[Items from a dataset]
*-*-*

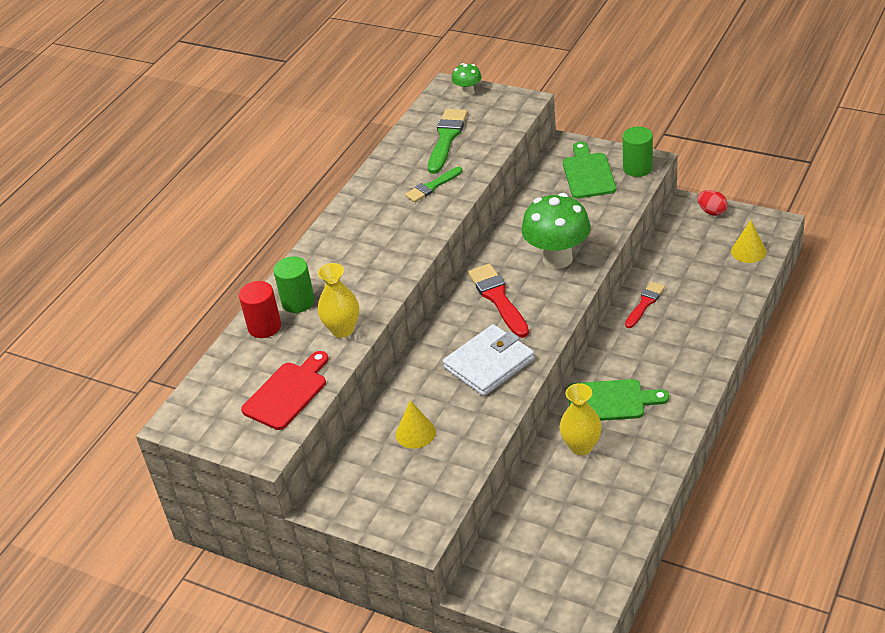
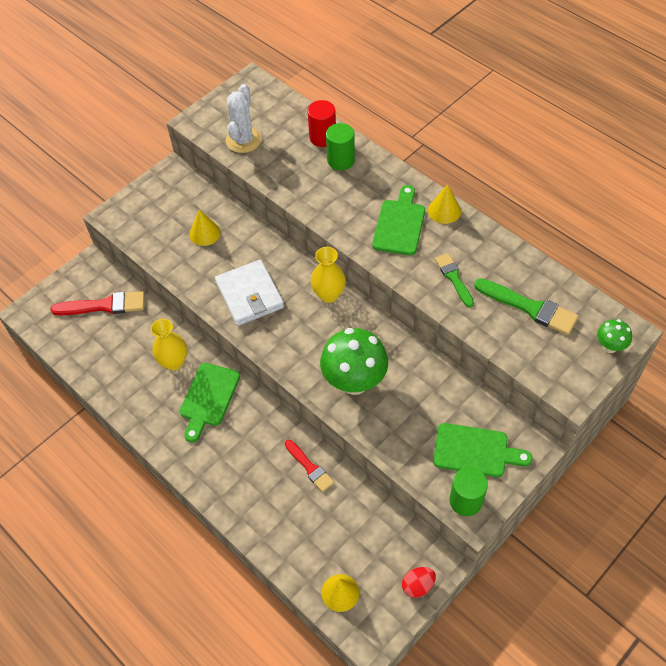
camera: 105 degrees right, 15 degrees up
(287, 393) = (243, 140): red cutting board -> white cactus
(342, 329) = (293, 181): yellow vase -> yellow vase (329, 294)
(347, 212) = (444, 210): none -> yellow cone
(377, 236) = (399, 224): none -> green cutting board
(498, 298) = (324, 322): red brush -> red brush (104, 305)

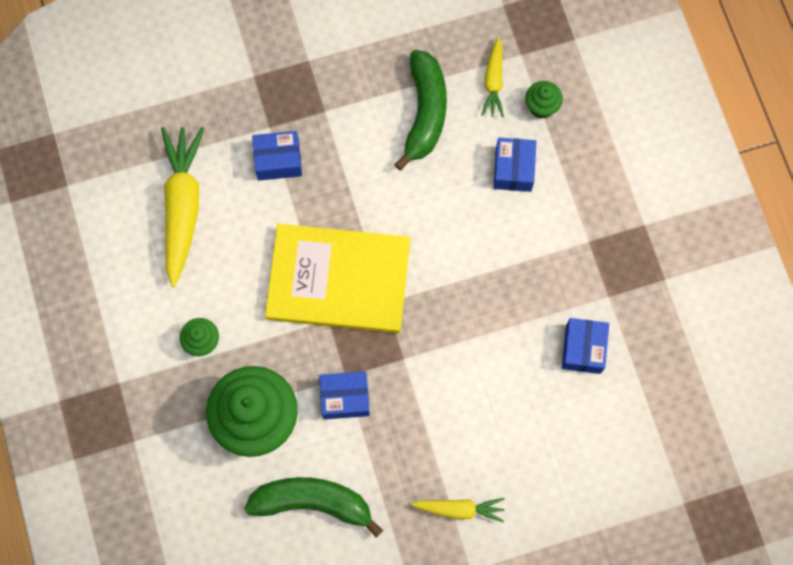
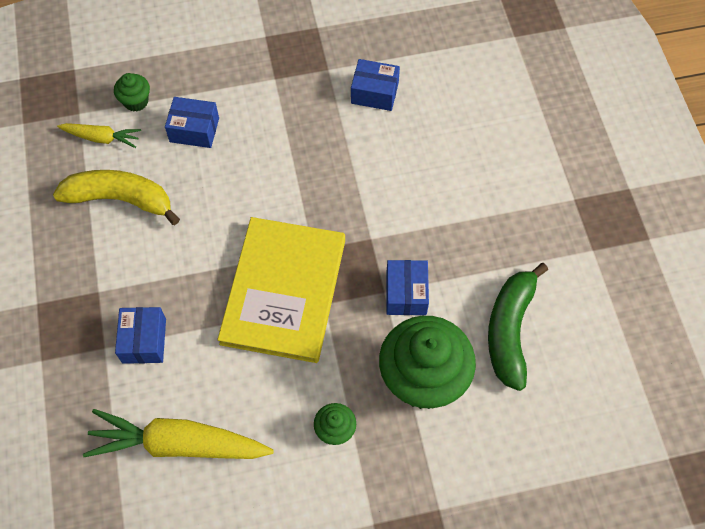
camera: 85 degrees left, 10 degrees down
(425, 113) = (120, 199): green banana -> yellow banana
(459, 509) = (518, 203): yellow carrot -> none

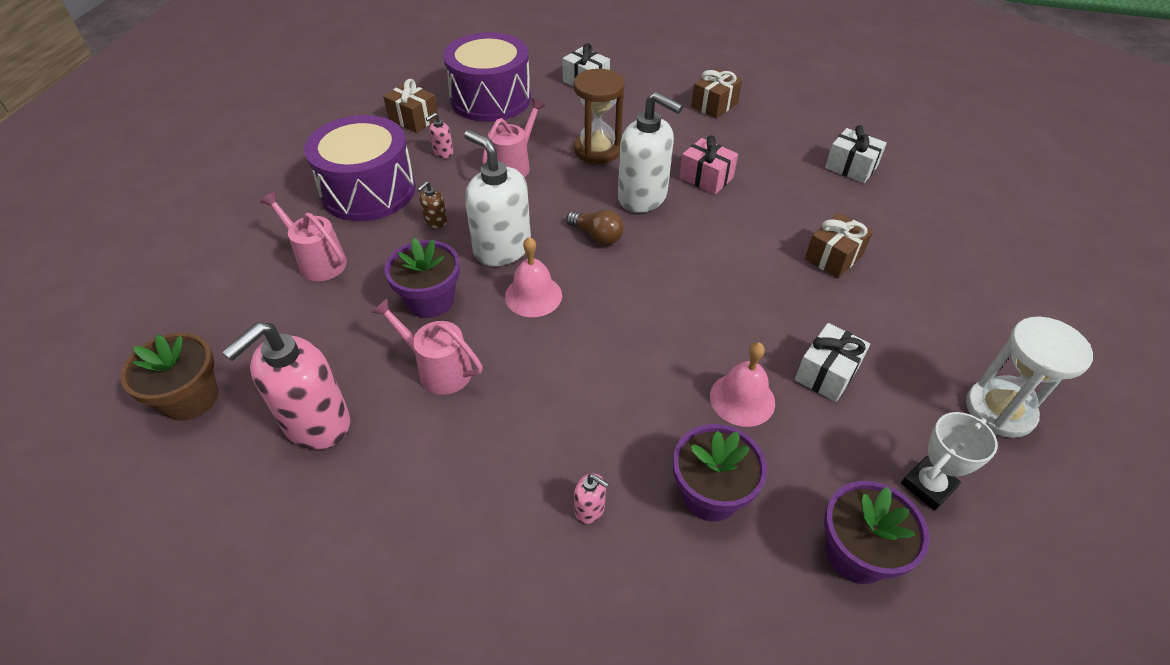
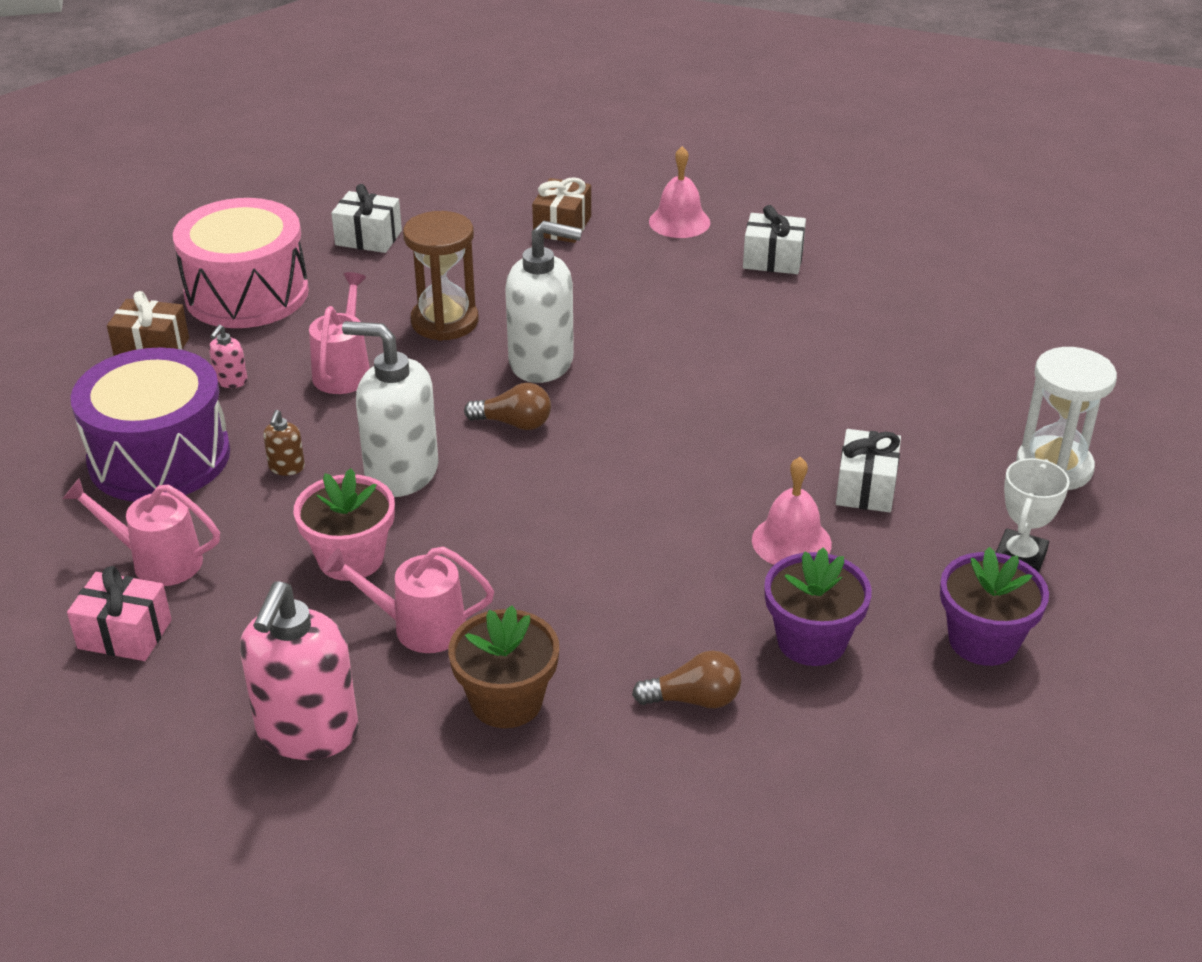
camera: 25 degrees left, 10 degrees down
(191, 398) = (113, 764): brown flower pot -> brown flower pot (506, 701)
(430, 300) = (351, 558): purple flower pot -> pink flower pot
(490, 99) = (247, 294): purple drum -> pink drum
(533, 295) = (480, 513): pink bell -> pink bell (679, 222)
(590, 509) = (693, 699): pink soap dispenser -> brown light bulb
(706, 178) = (607, 318): pink gift -> pink gift (125, 634)
(833, 257) = (808, 366): brown gift -> none

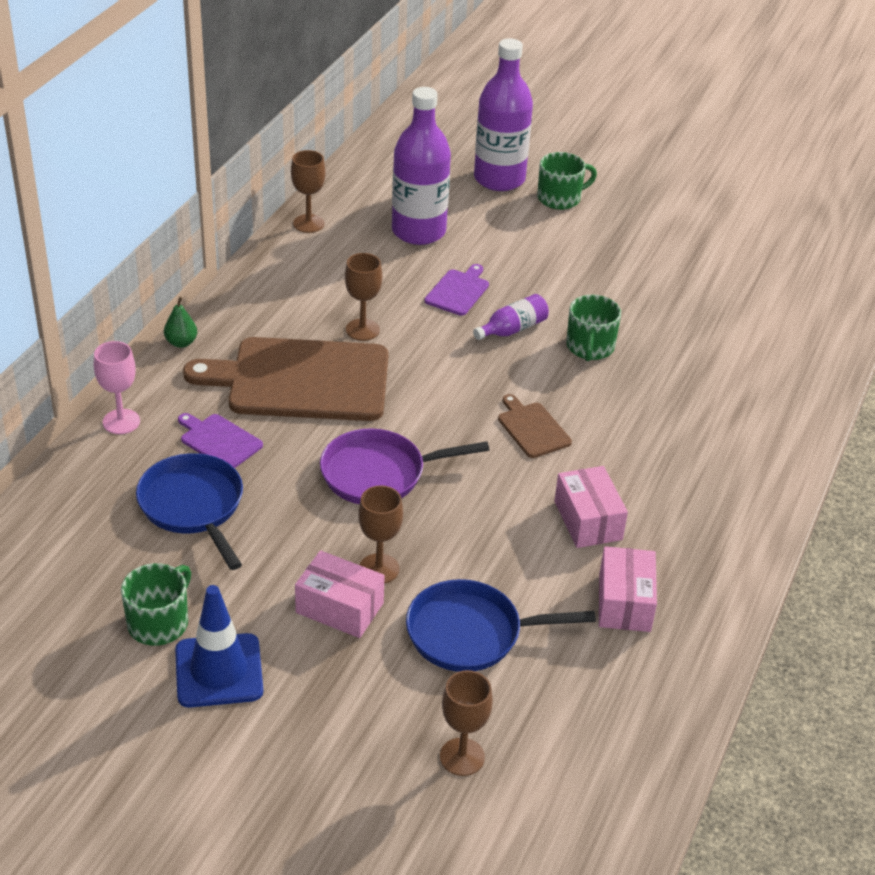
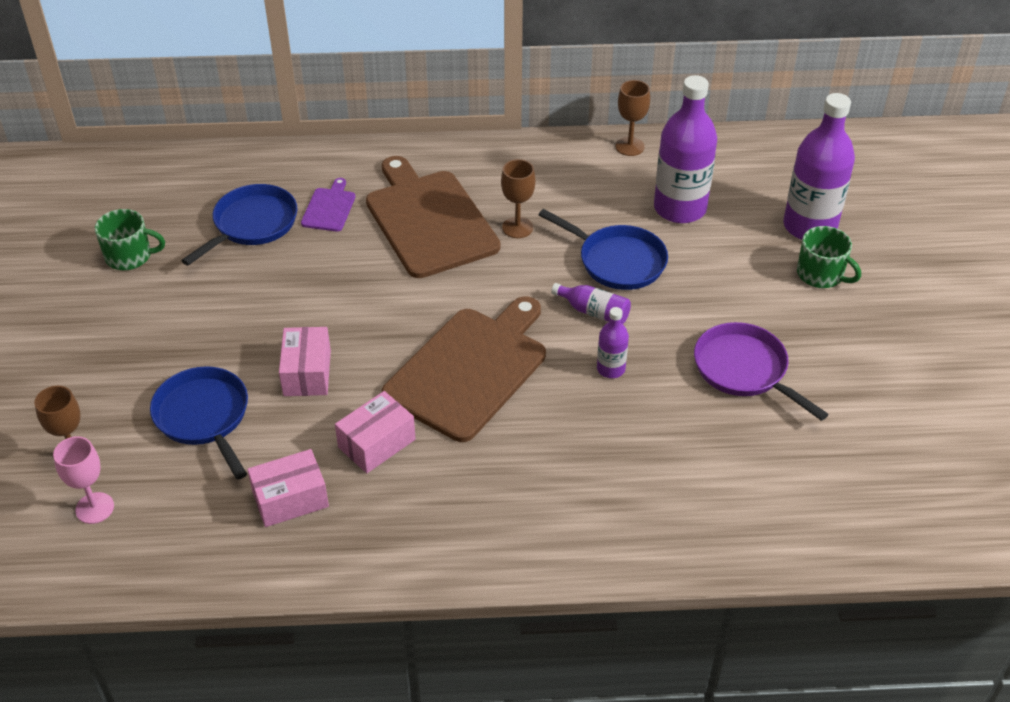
camera: 65 degrees right, 5 degrees up
(121, 421) = (316, 156): pink goblet -> pink goblet (94, 508)
(181, 343) = (424, 146): green pear -> none
(219, 671) = (99, 302): blue traffic cone -> none
(339, 608) = (192, 336): pink box -> pink box (307, 373)
(379, 473) = (350, 302): purple pan -> purple pan (744, 370)
(379, 569) = (244, 341): brown goblet -> none
(458, 291) = (617, 261): purple cutting board -> blue pan
(532, 428) = (470, 369): brown cutting board -> brown cutting board, size x2.27
(590, 347) = (611, 369): green mug -> purple bottle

*-*-*

Nothing but the lines from the line containing "camera: 85 degrees left, 10 degrees down" through the last line of the records above should be written out, exactly and without the pictures.

» **Task response**
camera: 85 degrees left, 10 degrees down
(425, 113) = (120, 199): green banana -> yellow banana
(459, 509) = (518, 203): yellow carrot -> none

camera: 25 degrees left, 10 degrees down
(191, 398) = (113, 764): brown flower pot -> brown flower pot (506, 701)
(430, 300) = (351, 558): purple flower pot -> pink flower pot
(490, 99) = (247, 294): purple drum -> pink drum
(533, 295) = (480, 513): pink bell -> pink bell (679, 222)
(590, 509) = (693, 699): pink soap dispenser -> brown light bulb
(706, 178) = (607, 318): pink gift -> pink gift (125, 634)
(833, 257) = (808, 366): brown gift -> none

camera: 65 degrees right, 5 degrees up
(121, 421) = (316, 156): pink goblet -> pink goblet (94, 508)
(181, 343) = (424, 146): green pear -> none
(219, 671) = (99, 302): blue traffic cone -> none
(339, 608) = (192, 336): pink box -> pink box (307, 373)
(379, 473) = (350, 302): purple pan -> purple pan (744, 370)
(379, 569) = (244, 341): brown goblet -> none
(458, 291) = (617, 261): purple cutting board -> blue pan
(532, 428) = (470, 369): brown cutting board -> brown cutting board, size x2.27
(590, 347) = (611, 369): green mug -> purple bottle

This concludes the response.